■ **Problem requirements**:
Produce a copy of every line in the records that holds the string "right".

(Excerpted data)

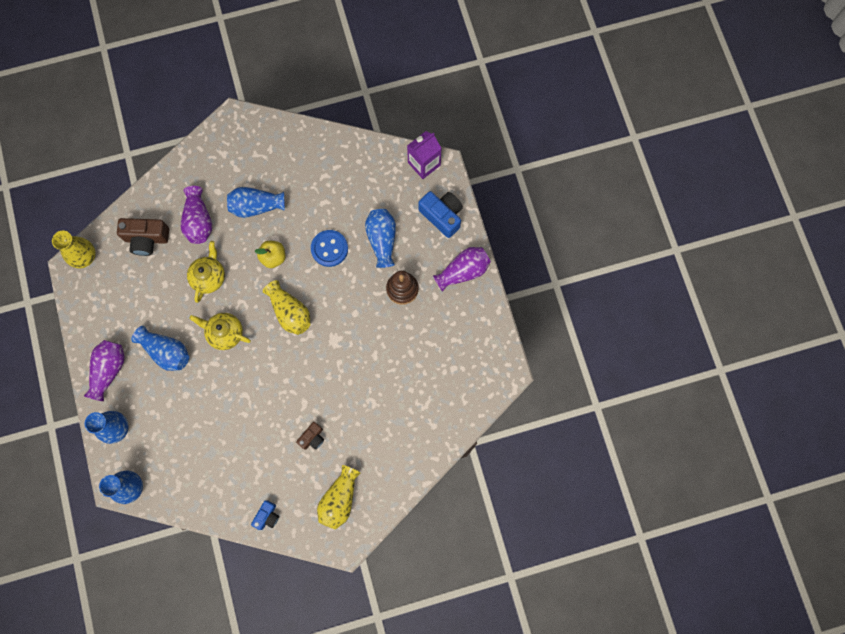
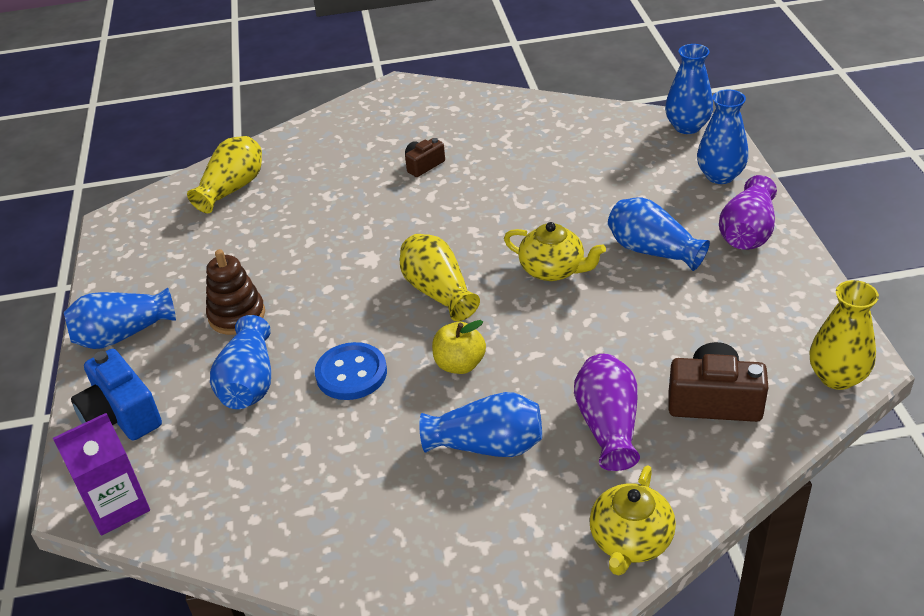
camera: 170 degrees left, 35 degrees down
(209, 277) = (583, 341): yellow teapot -> yellow teapot (630, 541)
(267, 516) = (495, 105): blue camera -> none
(339, 499) = (396, 117): yellow vase -> yellow vase (232, 188)
(463, 271) = (123, 334): purple vase -> blue vase

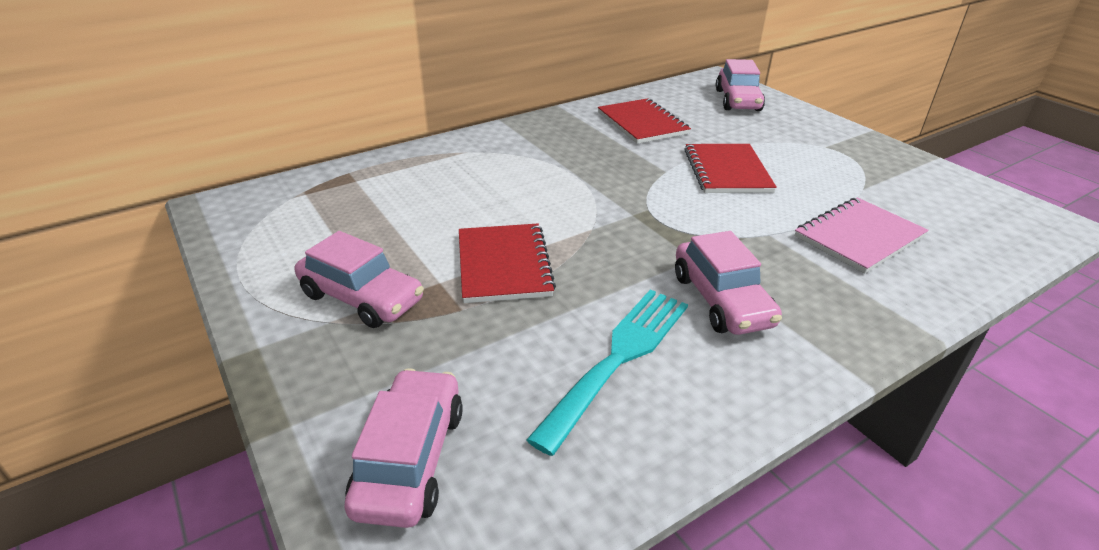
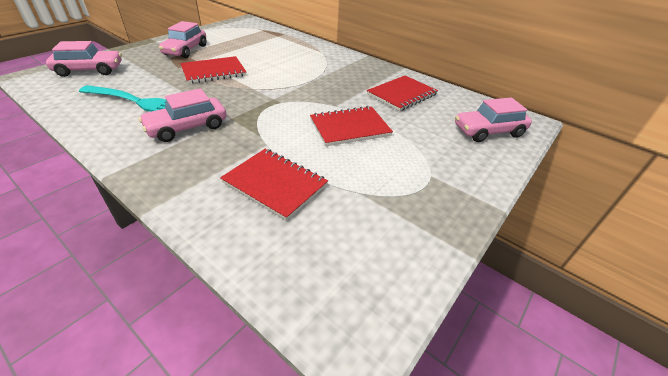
camera: 70 degrees right, 5 degrees up
(858, 237) = (275, 184): pink notebook -> red notebook

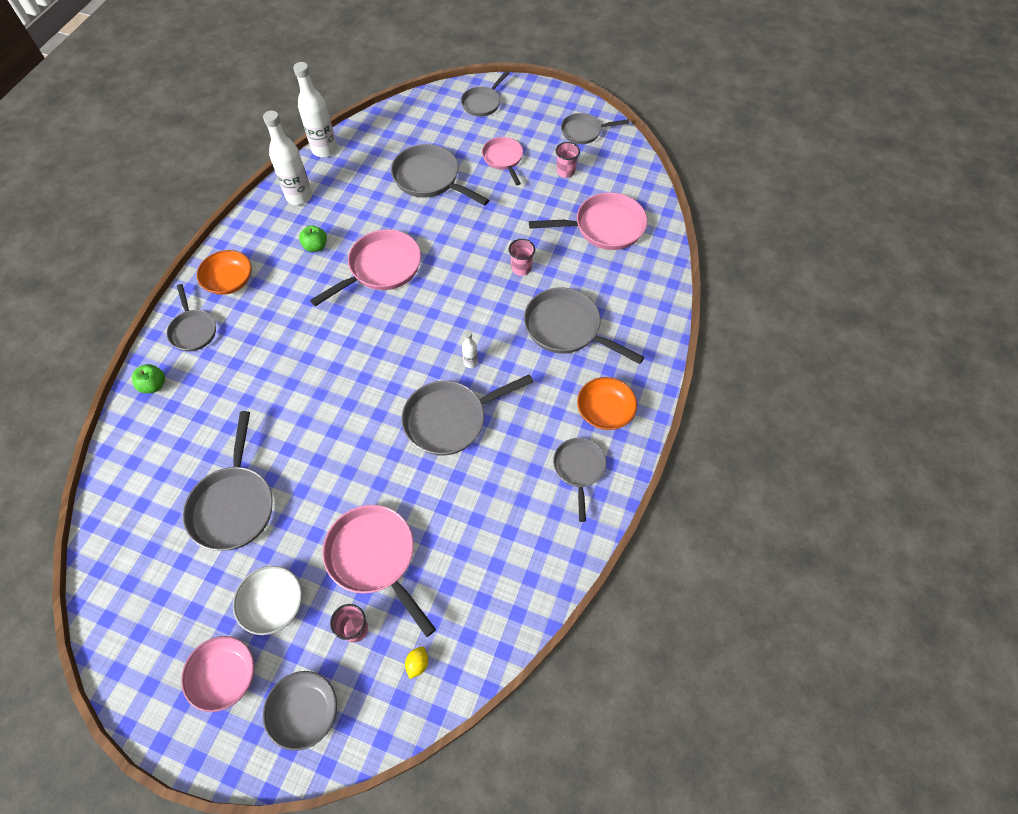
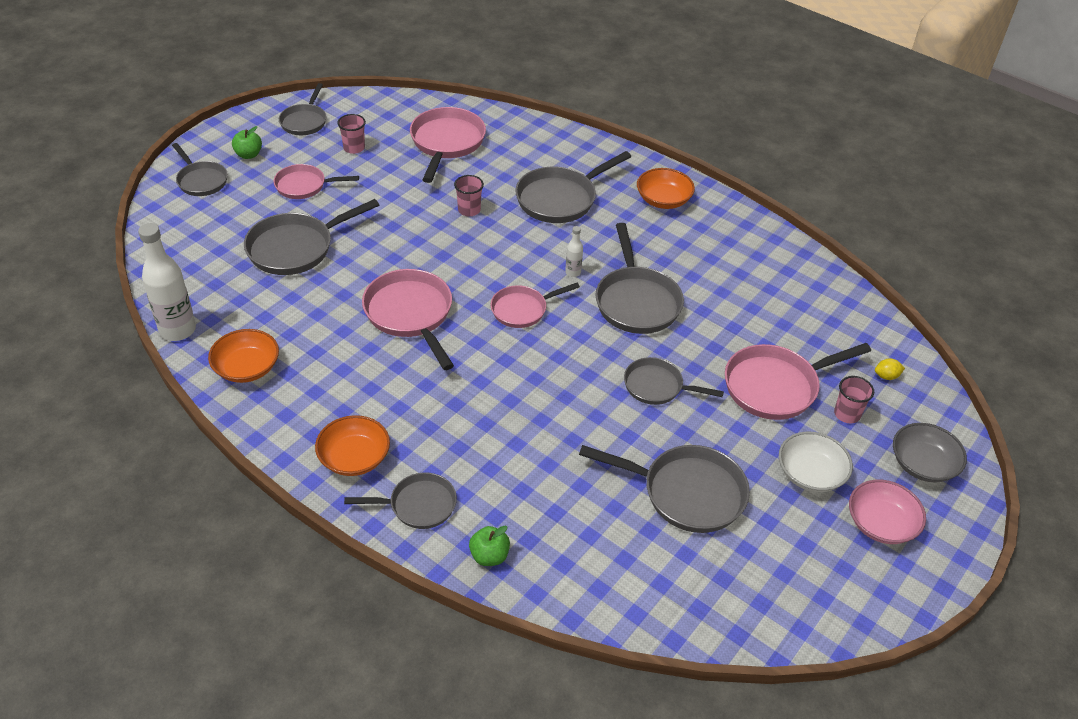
camera: 75 degrees left, 15 degrees down
(299, 196) = (247, 368): white bottle -> orange bowl
(316, 246) = (343, 365): green apple -> green apple (248, 155)
(411, 338) = (522, 309): none -> pink pan
(417, 663) = (886, 376): yellow lemon -> yellow lemon turned 45 degrees counterclockwise
(579, 469) = (718, 230): grey pan -> grey pan (657, 386)

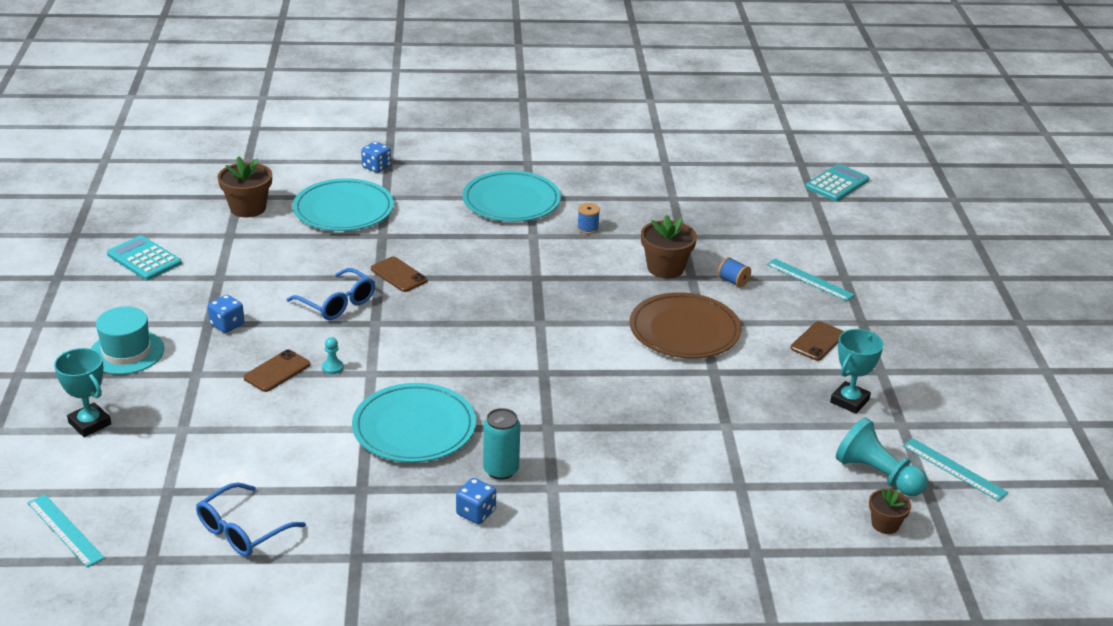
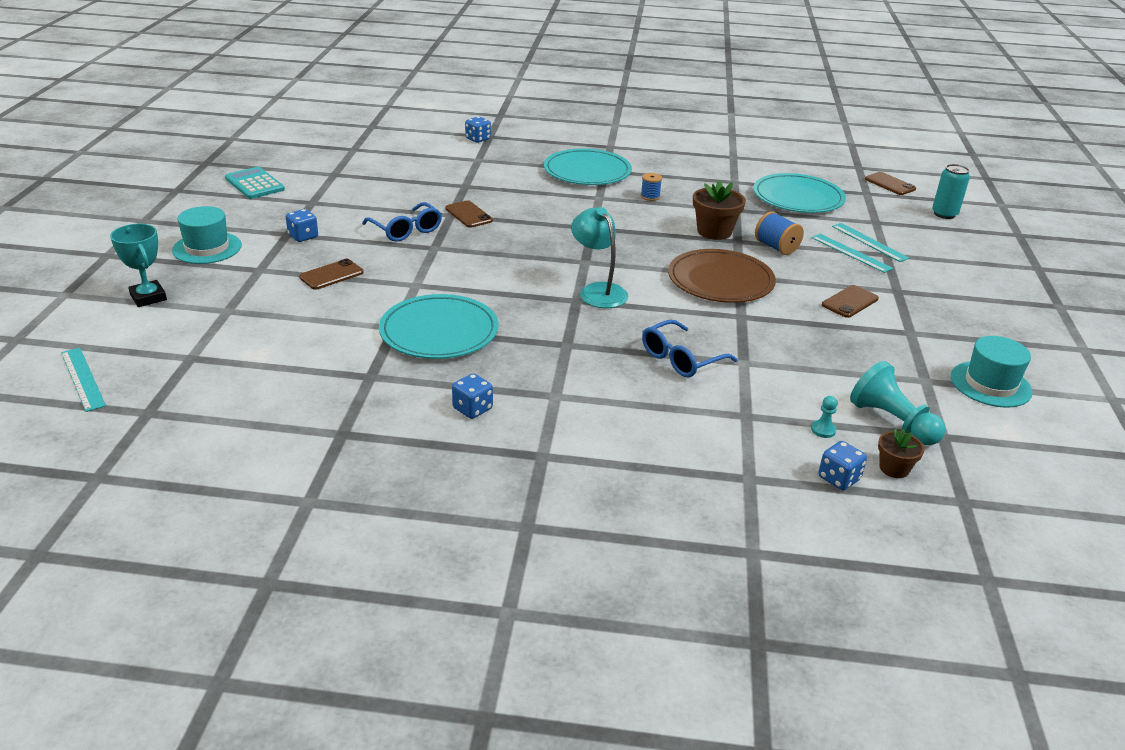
camera: 10 degrees right, 0 degrees up
(242, 531) = (243, 398): blue glasses -> blue glasses (680, 359)
(248, 208) = (357, 157): brown flower pot -> none
(332, 367) = (382, 277): turquoise pawn -> turquoise pawn (823, 430)
(343, 209) = (438, 165): turquoise plate -> turquoise plate (798, 198)
(501, 470) = (509, 375): turquoise can -> turquoise can (944, 214)
(563, 358) = (598, 291): none -> turquoise lamp
(733, 281) = (776, 247): blue spool -> blue spool, size x1.51
(836, 183) = (890, 184): turquoise calculator -> brown phone
(837, 541) = (838, 478): none -> blue dice
(849, 401) = (873, 354): turquoise trophy -> none
(954, 469) = (976, 426): turquoise ruler -> turquoise ruler (869, 242)
(962, 421) = (990, 384): none -> turquoise hat

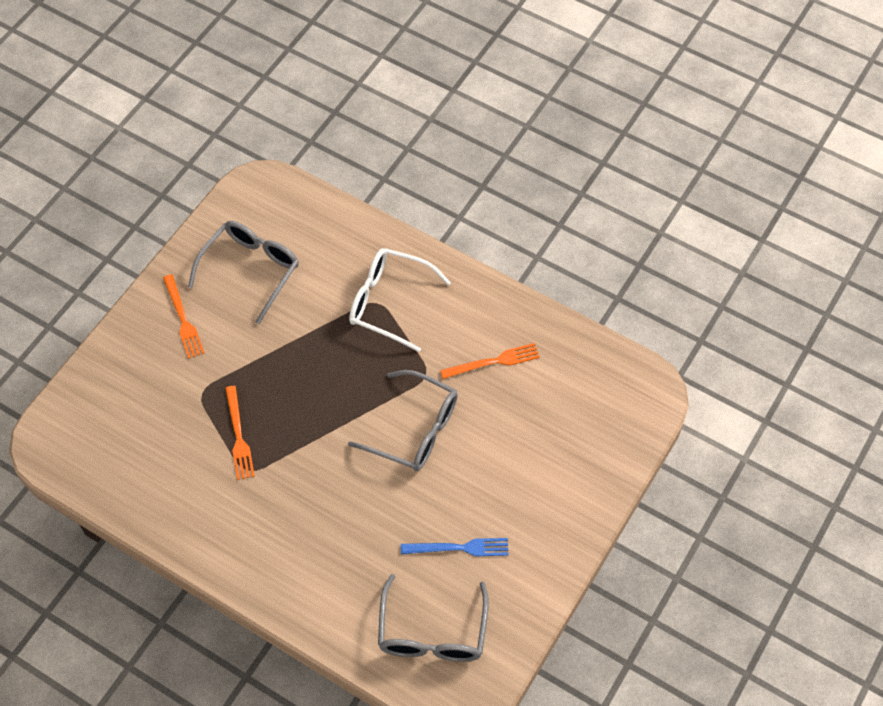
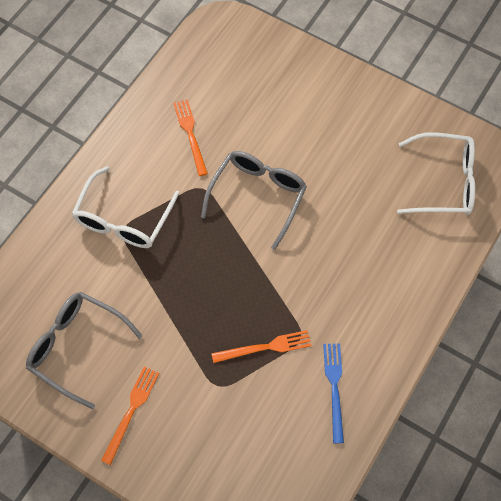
camera: 90 degrees left, 5 degrees up
(183, 319) = (131, 411): orange fork -> orange fork turned 45 degrees counterclockwise
(432, 633) = (444, 182): grey glasses -> white glasses
(459, 548) = (368, 162): blue fork -> blue fork (334, 388)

(End Excerpted data)

■ **Answer below**:
camera: 70 degrees right, 5 degrees up
camera: 10 degrees right, 0 degrees up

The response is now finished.